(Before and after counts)
• • • • •
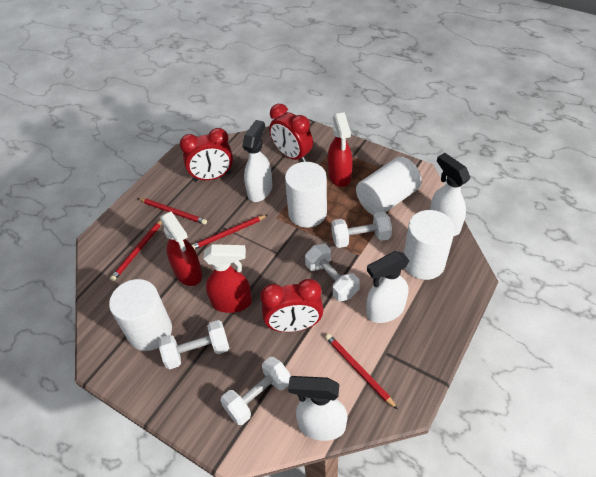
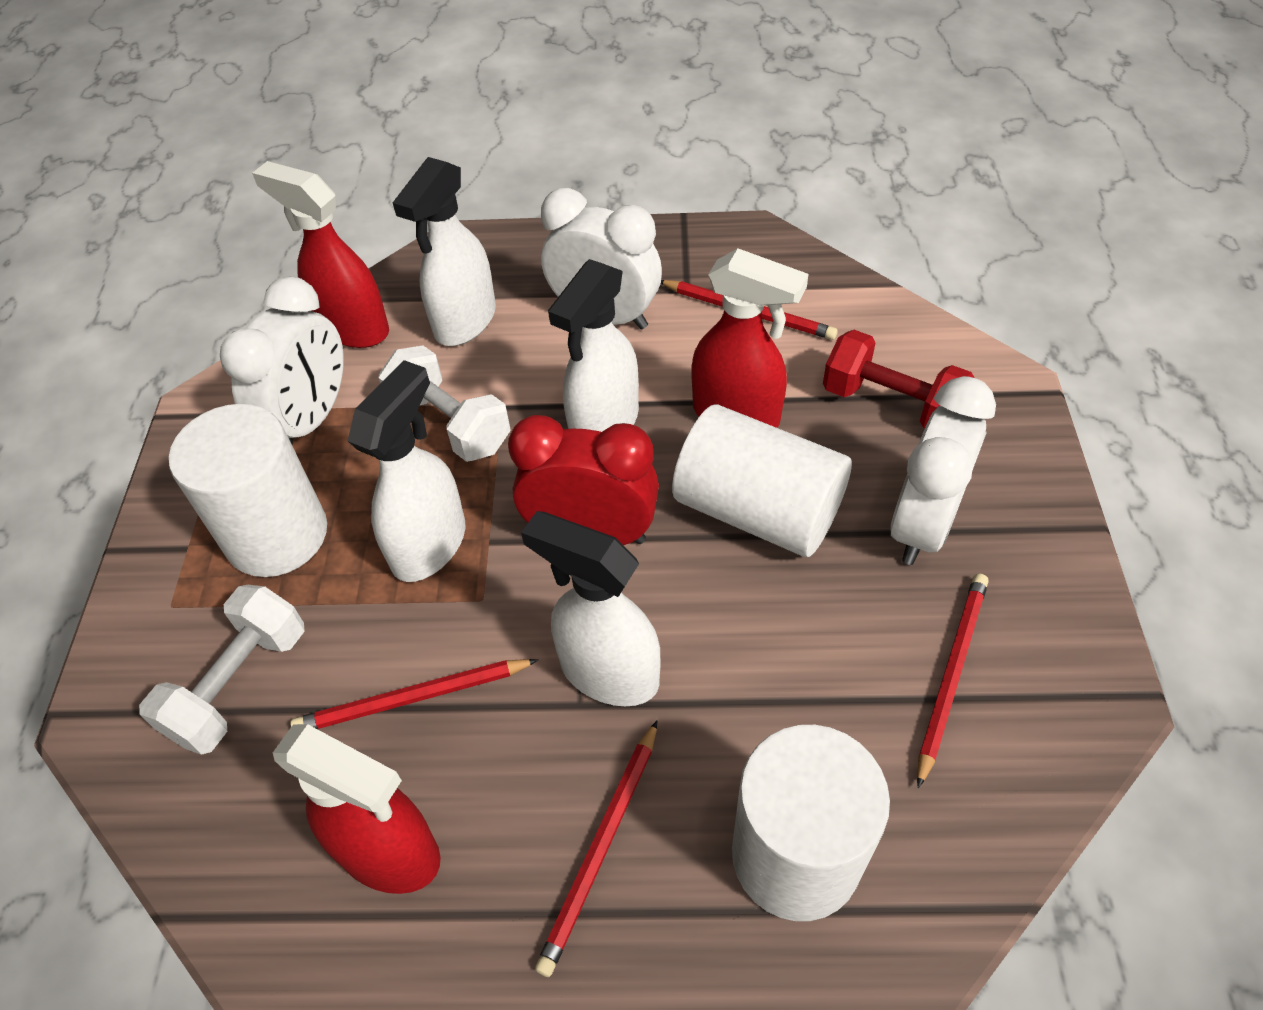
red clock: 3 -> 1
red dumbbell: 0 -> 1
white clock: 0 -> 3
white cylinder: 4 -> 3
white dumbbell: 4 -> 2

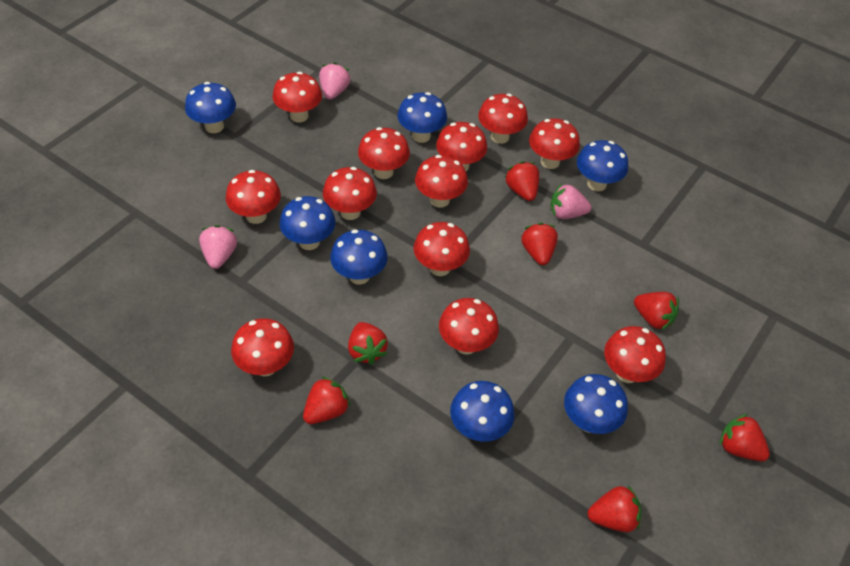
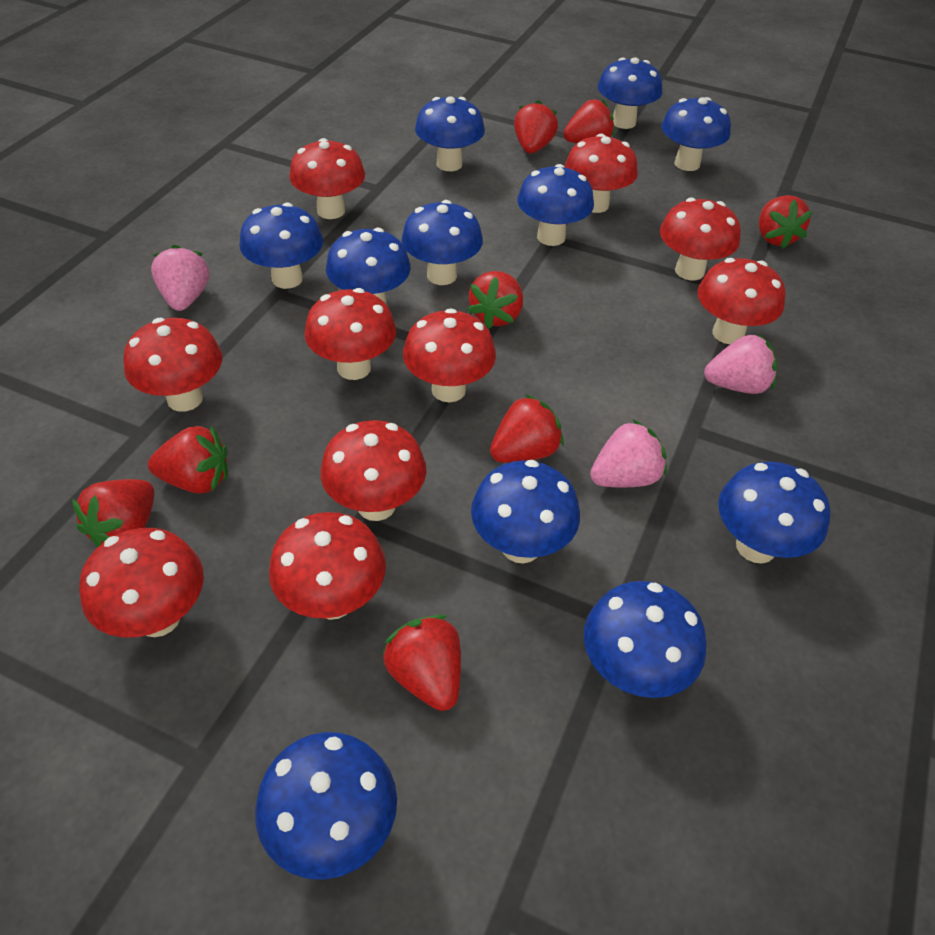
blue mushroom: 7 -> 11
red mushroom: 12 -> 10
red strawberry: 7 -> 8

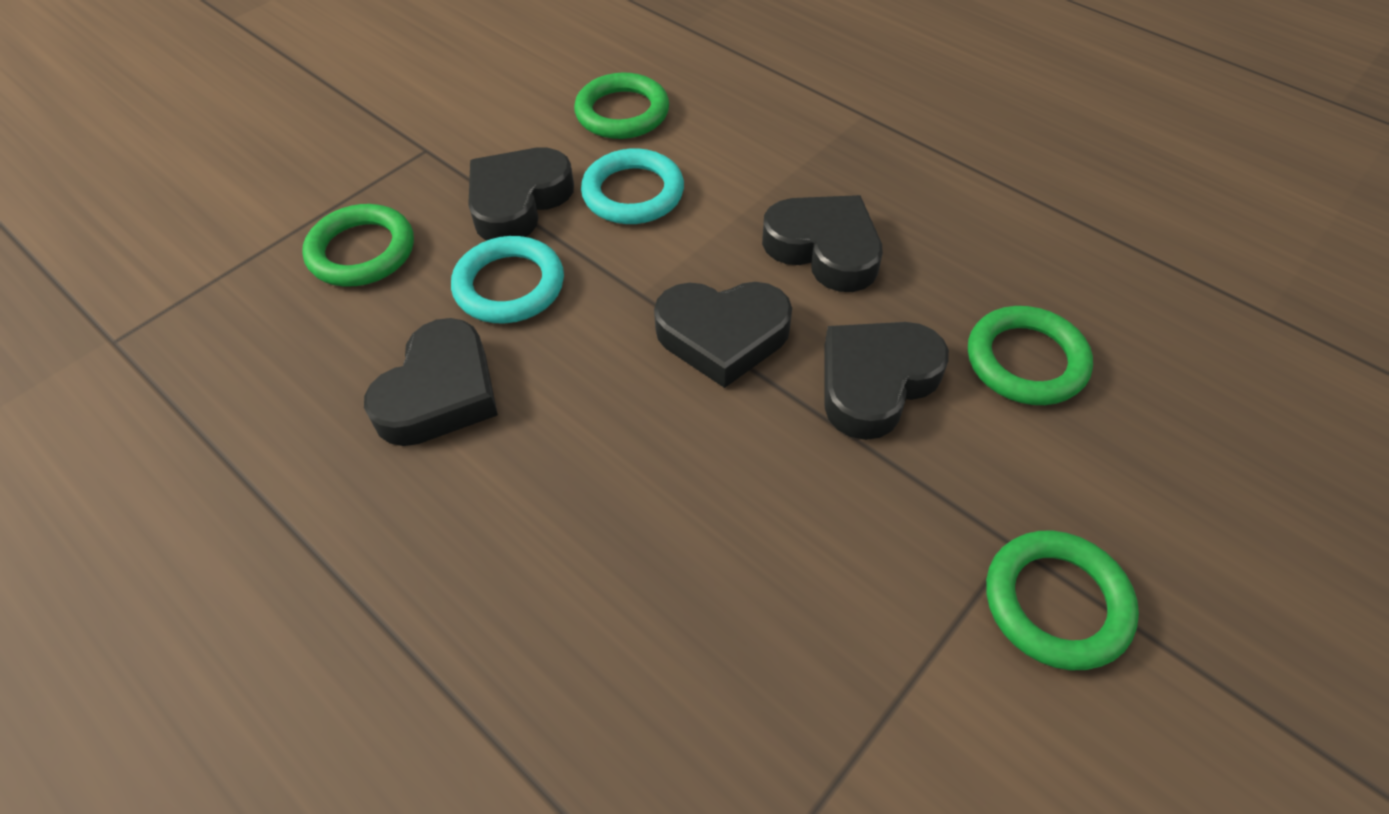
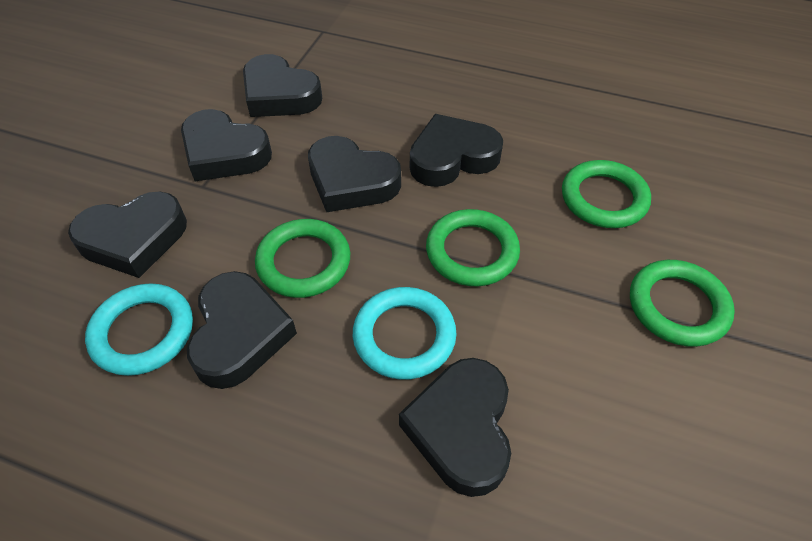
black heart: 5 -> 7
• • • • •
WHAT IS NEEDED
Find every line above that contains the word "mushroom", and return each one.

RESULT
blue mushroom: 7 -> 11
red mushroom: 12 -> 10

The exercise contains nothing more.